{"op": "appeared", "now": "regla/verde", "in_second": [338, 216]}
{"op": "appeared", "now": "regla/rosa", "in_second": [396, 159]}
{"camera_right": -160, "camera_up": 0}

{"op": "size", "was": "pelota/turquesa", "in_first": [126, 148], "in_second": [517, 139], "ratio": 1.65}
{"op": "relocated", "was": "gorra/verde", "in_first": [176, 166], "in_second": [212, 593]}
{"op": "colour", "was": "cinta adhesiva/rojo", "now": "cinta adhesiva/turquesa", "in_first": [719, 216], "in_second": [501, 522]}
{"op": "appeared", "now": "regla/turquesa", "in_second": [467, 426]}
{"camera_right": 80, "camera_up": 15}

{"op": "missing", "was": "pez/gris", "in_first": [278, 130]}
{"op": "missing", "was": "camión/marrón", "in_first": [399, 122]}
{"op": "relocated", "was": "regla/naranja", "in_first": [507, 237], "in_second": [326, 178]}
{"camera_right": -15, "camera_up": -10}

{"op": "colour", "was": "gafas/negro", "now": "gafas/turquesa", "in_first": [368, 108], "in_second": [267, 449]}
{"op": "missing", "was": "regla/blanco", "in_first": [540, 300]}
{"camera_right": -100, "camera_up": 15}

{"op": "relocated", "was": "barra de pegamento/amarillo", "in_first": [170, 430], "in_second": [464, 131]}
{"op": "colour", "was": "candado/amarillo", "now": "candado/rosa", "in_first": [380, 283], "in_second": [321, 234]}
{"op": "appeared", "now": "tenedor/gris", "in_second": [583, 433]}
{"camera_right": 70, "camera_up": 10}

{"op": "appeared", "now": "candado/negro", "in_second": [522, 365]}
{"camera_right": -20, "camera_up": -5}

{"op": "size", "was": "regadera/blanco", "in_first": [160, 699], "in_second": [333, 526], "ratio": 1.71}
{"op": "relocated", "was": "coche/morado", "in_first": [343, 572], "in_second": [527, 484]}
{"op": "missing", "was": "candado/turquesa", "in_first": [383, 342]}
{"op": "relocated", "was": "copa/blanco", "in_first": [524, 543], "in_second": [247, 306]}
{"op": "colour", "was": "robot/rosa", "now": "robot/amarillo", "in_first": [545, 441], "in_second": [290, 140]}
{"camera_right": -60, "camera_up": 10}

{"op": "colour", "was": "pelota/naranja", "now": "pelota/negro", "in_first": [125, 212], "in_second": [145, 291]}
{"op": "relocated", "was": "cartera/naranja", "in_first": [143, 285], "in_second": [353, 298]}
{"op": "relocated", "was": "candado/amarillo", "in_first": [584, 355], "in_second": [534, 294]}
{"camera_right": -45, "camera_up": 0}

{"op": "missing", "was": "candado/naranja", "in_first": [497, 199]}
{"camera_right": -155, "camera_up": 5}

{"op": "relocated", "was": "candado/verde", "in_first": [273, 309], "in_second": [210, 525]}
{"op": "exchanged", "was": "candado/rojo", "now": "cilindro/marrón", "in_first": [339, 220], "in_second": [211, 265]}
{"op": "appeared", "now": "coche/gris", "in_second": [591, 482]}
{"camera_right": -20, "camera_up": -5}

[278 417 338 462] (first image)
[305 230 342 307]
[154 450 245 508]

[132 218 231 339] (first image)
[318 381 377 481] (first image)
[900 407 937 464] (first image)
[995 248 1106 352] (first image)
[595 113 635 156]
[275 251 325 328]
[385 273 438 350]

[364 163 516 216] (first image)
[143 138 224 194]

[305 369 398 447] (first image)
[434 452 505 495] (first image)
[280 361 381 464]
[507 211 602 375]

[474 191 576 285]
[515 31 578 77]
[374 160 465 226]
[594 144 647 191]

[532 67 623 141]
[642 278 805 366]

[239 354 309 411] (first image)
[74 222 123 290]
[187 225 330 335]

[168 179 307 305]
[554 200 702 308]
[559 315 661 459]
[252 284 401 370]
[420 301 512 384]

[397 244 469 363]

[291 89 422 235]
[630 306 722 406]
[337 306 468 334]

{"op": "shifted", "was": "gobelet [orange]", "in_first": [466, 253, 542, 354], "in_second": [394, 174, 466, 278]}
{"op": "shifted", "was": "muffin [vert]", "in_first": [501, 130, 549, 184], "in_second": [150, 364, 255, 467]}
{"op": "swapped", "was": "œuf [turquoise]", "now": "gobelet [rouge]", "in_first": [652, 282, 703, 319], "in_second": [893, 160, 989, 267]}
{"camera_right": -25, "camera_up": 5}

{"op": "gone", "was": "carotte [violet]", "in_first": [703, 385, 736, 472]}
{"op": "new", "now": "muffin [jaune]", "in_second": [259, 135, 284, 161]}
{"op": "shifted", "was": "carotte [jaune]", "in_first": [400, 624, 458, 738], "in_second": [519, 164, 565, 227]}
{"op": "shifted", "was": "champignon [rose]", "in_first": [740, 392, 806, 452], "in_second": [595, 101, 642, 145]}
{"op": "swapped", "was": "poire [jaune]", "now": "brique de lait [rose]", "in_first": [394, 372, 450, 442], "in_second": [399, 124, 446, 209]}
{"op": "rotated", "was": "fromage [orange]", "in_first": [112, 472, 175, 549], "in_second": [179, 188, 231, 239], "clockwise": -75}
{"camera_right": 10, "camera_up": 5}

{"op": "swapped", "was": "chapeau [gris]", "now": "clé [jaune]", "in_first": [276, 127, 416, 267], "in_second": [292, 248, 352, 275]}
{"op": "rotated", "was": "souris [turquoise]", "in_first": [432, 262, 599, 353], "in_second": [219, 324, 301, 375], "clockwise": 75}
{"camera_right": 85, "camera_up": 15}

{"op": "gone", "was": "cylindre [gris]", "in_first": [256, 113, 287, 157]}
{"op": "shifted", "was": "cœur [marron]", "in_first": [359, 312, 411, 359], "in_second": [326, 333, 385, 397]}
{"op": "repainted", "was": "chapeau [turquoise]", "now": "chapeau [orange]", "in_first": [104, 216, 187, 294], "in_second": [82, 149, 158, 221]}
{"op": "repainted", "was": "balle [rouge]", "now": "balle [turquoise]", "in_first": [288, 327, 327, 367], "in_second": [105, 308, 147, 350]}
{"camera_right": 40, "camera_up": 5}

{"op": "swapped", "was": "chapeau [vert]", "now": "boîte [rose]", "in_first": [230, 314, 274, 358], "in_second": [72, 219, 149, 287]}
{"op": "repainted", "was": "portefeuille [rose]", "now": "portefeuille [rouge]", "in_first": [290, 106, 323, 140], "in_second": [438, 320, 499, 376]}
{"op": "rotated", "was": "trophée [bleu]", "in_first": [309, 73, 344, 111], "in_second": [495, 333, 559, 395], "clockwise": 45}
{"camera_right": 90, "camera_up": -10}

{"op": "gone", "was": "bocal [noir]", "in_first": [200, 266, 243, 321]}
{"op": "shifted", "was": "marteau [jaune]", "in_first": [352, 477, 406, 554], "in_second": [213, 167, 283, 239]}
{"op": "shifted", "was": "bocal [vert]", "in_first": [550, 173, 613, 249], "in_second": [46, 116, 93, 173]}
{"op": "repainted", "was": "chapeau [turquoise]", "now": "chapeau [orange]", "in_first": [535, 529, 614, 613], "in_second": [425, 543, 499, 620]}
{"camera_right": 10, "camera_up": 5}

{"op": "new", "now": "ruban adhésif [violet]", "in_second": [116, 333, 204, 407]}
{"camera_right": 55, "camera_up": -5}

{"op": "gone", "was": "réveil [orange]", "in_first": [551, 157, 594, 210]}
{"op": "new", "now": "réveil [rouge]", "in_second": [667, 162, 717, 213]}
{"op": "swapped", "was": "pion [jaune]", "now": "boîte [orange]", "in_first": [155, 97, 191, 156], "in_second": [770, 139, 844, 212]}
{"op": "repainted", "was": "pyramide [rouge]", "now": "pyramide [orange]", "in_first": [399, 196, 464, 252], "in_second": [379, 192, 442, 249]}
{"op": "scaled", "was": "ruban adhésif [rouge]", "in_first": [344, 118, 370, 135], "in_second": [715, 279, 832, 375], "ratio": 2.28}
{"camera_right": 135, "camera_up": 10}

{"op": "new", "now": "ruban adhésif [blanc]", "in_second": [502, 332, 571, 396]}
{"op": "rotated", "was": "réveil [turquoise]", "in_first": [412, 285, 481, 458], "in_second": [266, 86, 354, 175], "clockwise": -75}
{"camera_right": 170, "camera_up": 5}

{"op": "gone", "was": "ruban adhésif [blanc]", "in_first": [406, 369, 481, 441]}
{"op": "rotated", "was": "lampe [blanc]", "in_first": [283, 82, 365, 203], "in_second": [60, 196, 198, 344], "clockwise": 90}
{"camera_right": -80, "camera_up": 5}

########

Using the data above, return every line that contains the string "marrón".

**Solved problem:**
{"op": "missing", "was": "camión/marrón", "in_first": [399, 122]}
{"op": "exchanged", "was": "candado/rojo", "now": "cilindro/marrón", "in_first": [339, 220], "in_second": [211, 265]}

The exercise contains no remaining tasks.